(Exercise):
Repeat the data exactly, please; no pictures belong in the copy.

——————

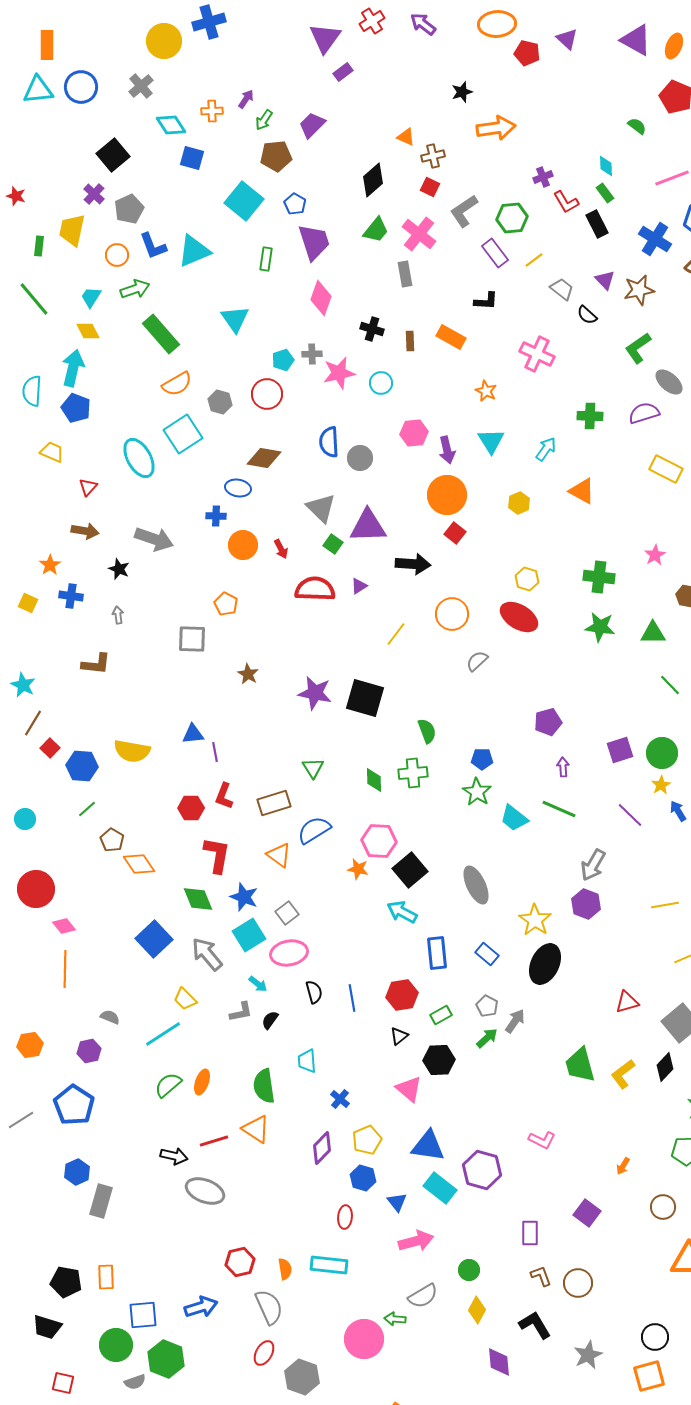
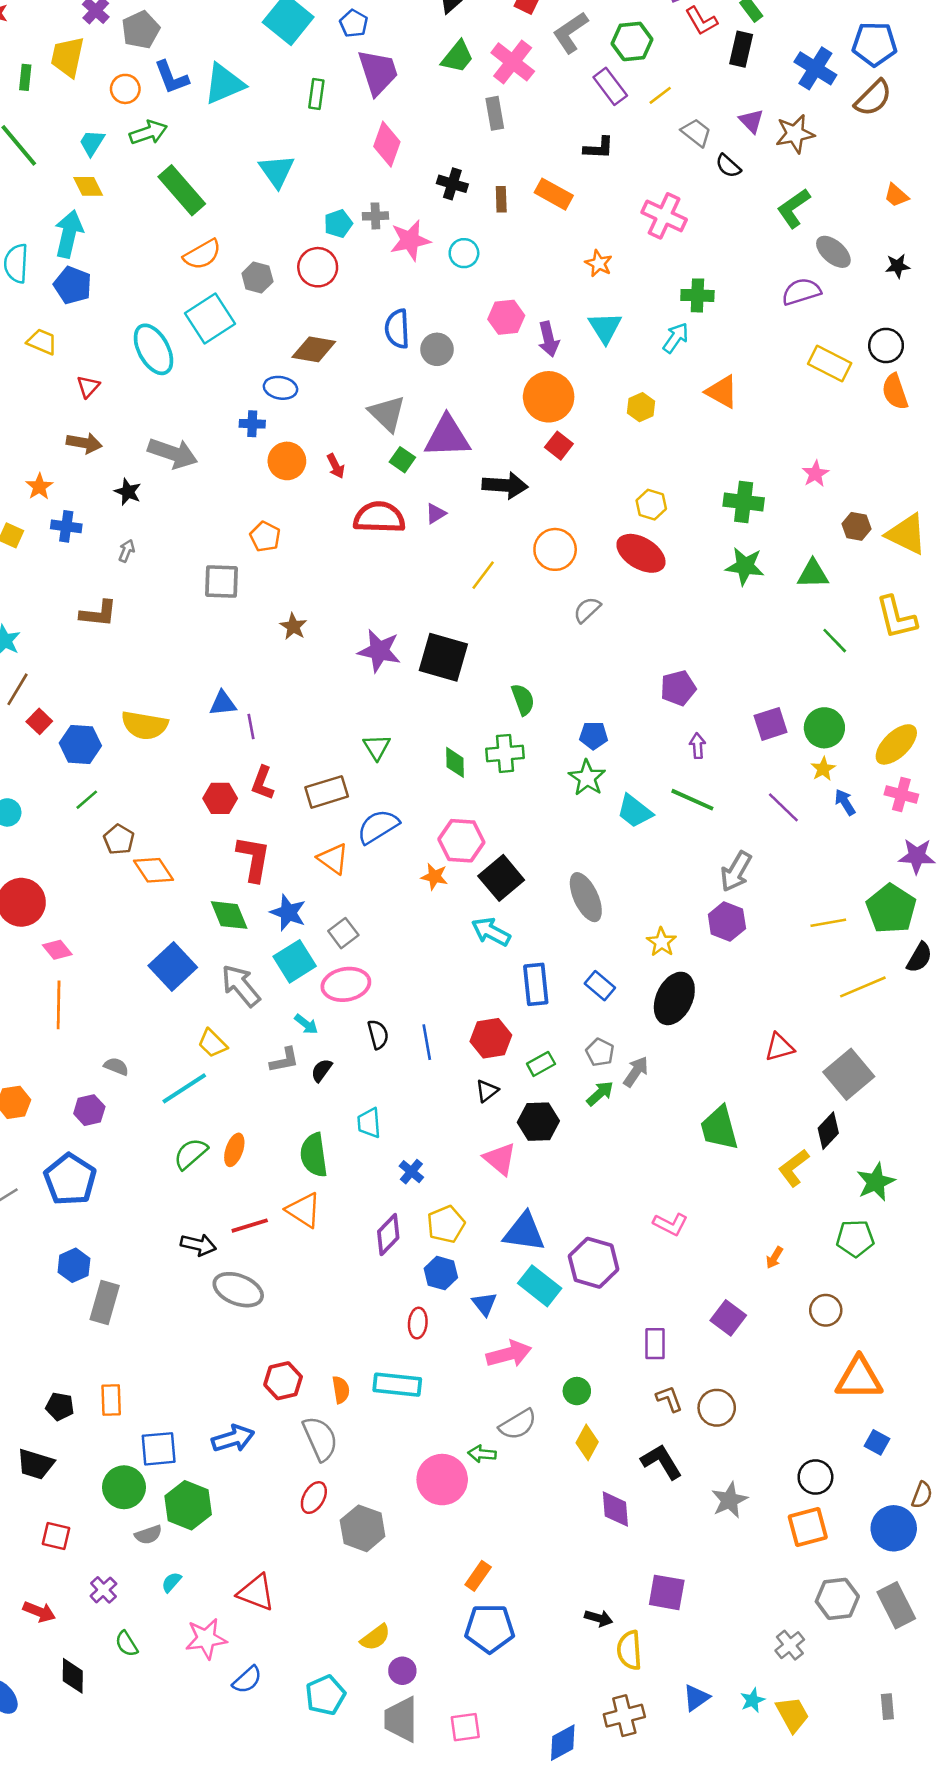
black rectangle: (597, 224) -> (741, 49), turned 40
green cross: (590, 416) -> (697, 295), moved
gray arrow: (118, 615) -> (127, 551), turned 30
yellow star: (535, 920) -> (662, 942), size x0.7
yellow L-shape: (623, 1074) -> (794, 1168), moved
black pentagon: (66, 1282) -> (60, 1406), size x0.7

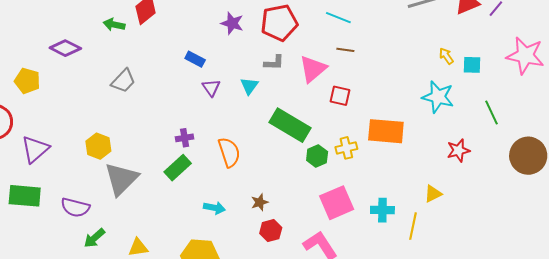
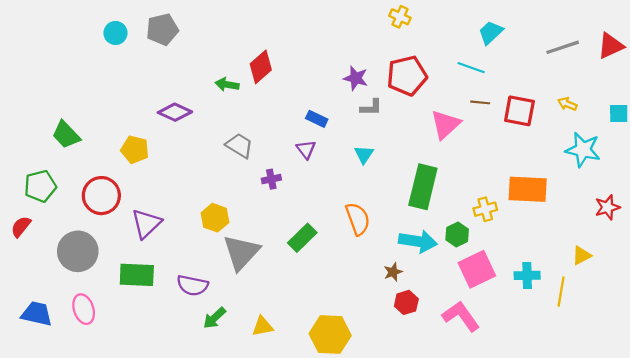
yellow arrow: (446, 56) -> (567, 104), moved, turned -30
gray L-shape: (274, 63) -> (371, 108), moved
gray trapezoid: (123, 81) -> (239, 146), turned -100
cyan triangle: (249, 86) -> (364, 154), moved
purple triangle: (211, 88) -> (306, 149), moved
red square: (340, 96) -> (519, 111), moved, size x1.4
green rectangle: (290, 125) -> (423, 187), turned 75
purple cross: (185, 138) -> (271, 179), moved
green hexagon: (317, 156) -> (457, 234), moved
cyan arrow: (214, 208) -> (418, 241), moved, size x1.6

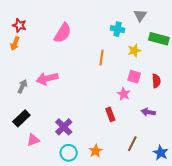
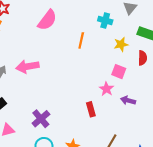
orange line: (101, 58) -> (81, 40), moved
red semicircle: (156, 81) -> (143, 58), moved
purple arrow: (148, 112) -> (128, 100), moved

——————

(Written answer):
black rectangle: (597, 224) -> (741, 49), turned 40
green cross: (590, 416) -> (697, 295), moved
gray arrow: (118, 615) -> (127, 551), turned 30
yellow star: (535, 920) -> (662, 942), size x0.7
yellow L-shape: (623, 1074) -> (794, 1168), moved
black pentagon: (66, 1282) -> (60, 1406), size x0.7

yellow arrow: (446, 56) -> (567, 104), moved, turned -30
gray L-shape: (274, 63) -> (371, 108), moved
gray trapezoid: (123, 81) -> (239, 146), turned -100
cyan triangle: (249, 86) -> (364, 154), moved
purple triangle: (211, 88) -> (306, 149), moved
red square: (340, 96) -> (519, 111), moved, size x1.4
green rectangle: (290, 125) -> (423, 187), turned 75
purple cross: (185, 138) -> (271, 179), moved
green hexagon: (317, 156) -> (457, 234), moved
cyan arrow: (214, 208) -> (418, 241), moved, size x1.6

orange line: (101, 58) -> (81, 40), moved
red semicircle: (156, 81) -> (143, 58), moved
purple arrow: (148, 112) -> (128, 100), moved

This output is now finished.